→ Data excerpt
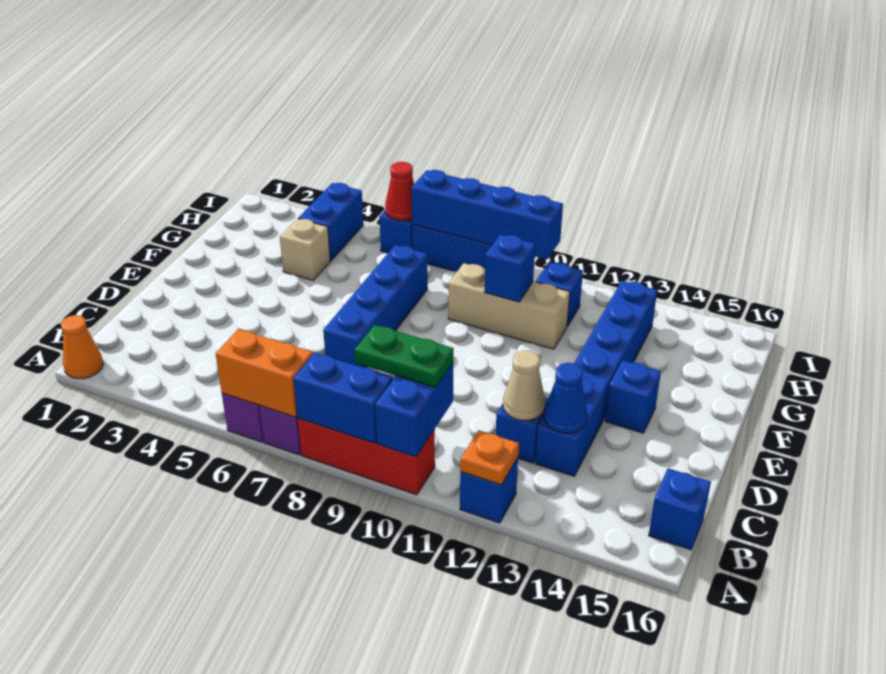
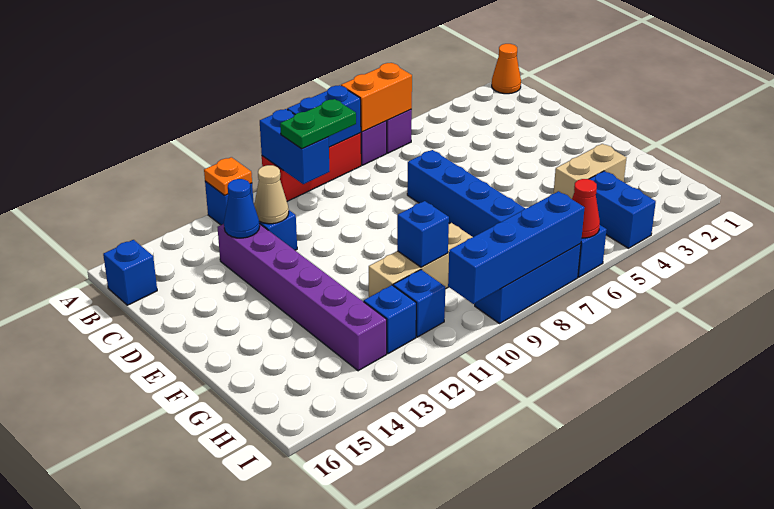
blue brick C13:H13 level 1 -> purple brick C13:H13 level 1
blue brick E14 level 1 -> blue brick H12 level 1
tan brick G4 level 1 -> tan brick G3:G4 level 1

→ Problem statement
Would you output the lines from the one that contains "blue brick E14" to the end of the data, both ends included, exactly as they appear?

→ Written response
blue brick E14 level 1 -> blue brick H12 level 1
tan brick G4 level 1 -> tan brick G3:G4 level 1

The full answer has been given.